**WHAT IS REQUIRED**
Each line below containing the word "tile" needs to be shown.

##### RECORDS SUPPLIED

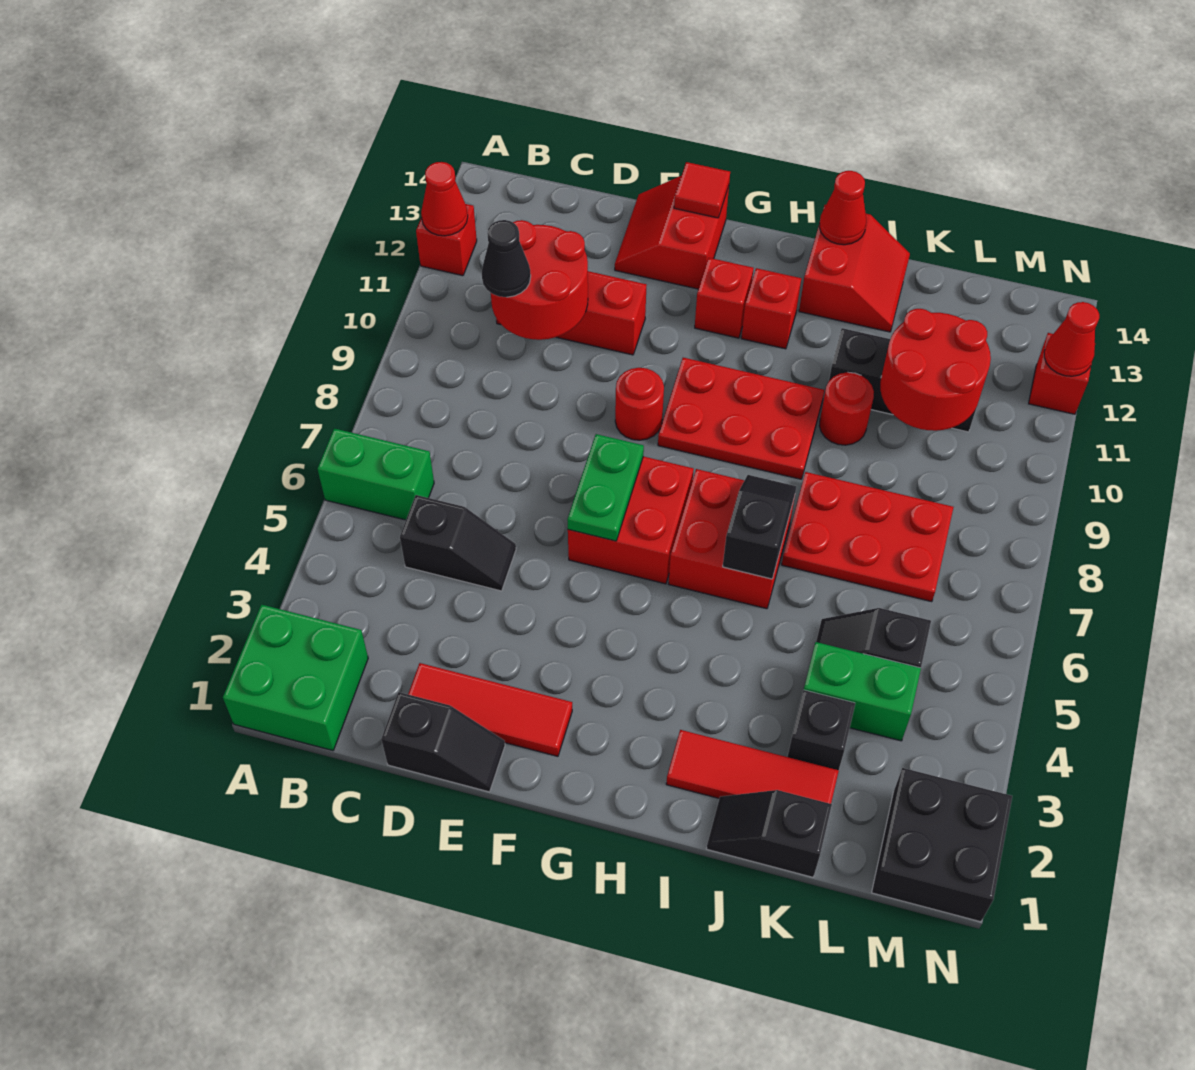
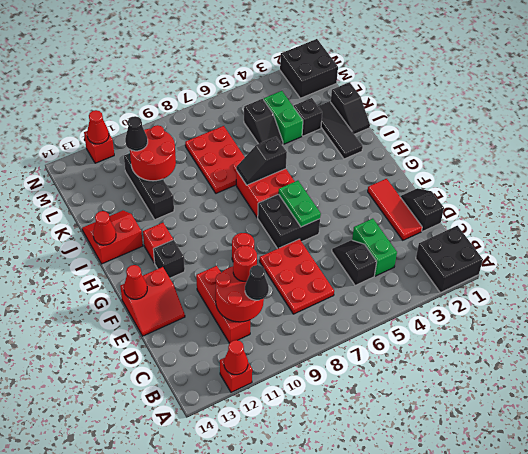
green brick A1:B2 level 1 -> black brick A1:B2 level 1
green brick A6:B6 level 1 -> green brick C4:D4 level 1
red brick F6:G7 level 1 -> black brick F6:G7 level 1
green plate F6:F7 level 2 -> green plate F6:G6 level 2
red tile F14 level 2 -> red cone F14 level 2
red plate G9:I10 level 1 -> red plate C7:E8 level 1
red brick G12 level 1 -> black brick G12 level 1
red tile I2:K2 level 1 -> black tile I2:K2 level 1
red round brick J10 level 1 -> red round brick D10 level 3
none -> black cone L11 level 3

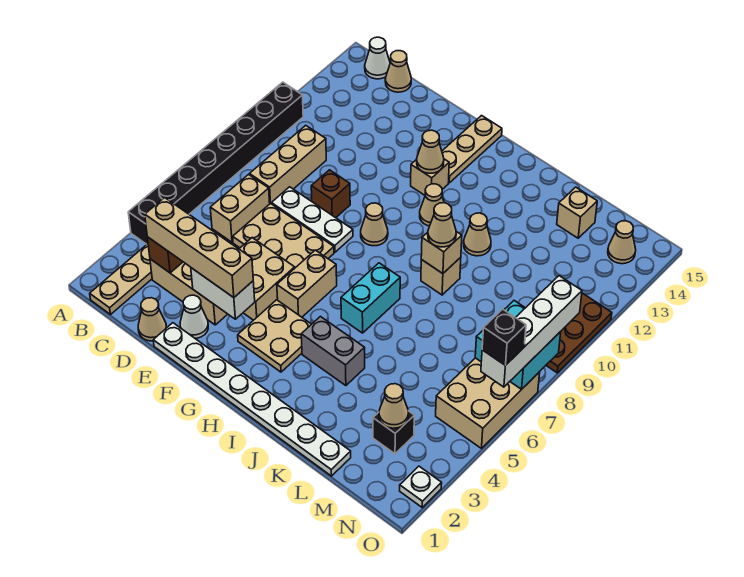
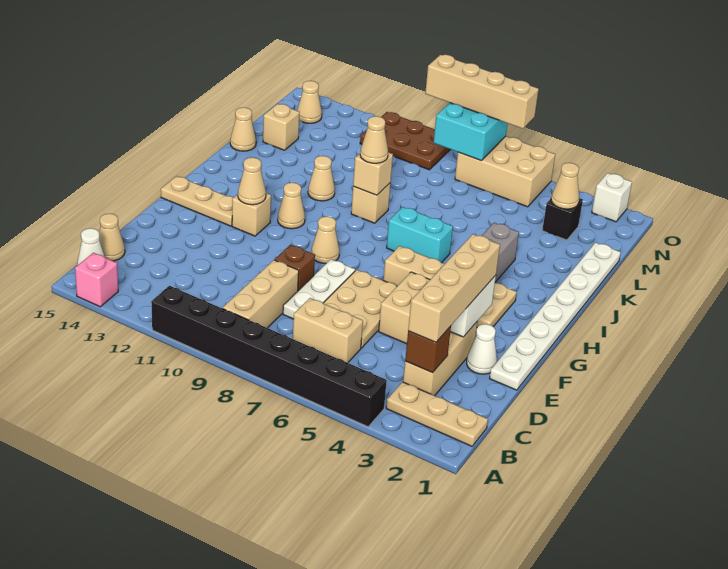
none -> pink brick A14 level 1
tan brick C8:C10 level 1 -> tan brick B9:D9 level 1
tan cone D1 level 1 -> tan cone K15 level 1
white plate O2 level 1 -> white brick O2 level 1
white brick O6:O9 level 3 -> tan brick O6:O9 level 3
black brick O6 level 4 -> none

##########

**WRITTEN ANSWER**
red tile F14 level 2 -> red cone F14 level 2
red tile I2:K2 level 1 -> black tile I2:K2 level 1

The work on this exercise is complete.